[Data extracted from a collection]

Content starts

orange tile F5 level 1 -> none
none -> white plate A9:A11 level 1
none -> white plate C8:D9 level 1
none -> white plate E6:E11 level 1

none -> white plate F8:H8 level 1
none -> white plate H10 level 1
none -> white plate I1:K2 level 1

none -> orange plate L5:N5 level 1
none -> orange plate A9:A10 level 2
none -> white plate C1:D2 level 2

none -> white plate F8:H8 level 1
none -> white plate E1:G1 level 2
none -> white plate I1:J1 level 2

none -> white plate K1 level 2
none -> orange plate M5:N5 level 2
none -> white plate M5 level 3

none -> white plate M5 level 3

Content ends

Repeat precisely the lines of the data starting at the one containing "none -> white plate A9:A11 level 1", last line included.

**Task answer**
none -> white plate A9:A11 level 1
none -> white plate C8:D9 level 1
none -> white plate E6:E11 level 1

none -> white plate F8:H8 level 1
none -> white plate H10 level 1
none -> white plate I1:K2 level 1

none -> orange plate L5:N5 level 1
none -> orange plate A9:A10 level 2
none -> white plate C1:D2 level 2

none -> white plate F8:H8 level 1
none -> white plate E1:G1 level 2
none -> white plate I1:J1 level 2

none -> white plate K1 level 2
none -> orange plate M5:N5 level 2
none -> white plate M5 level 3

none -> white plate M5 level 3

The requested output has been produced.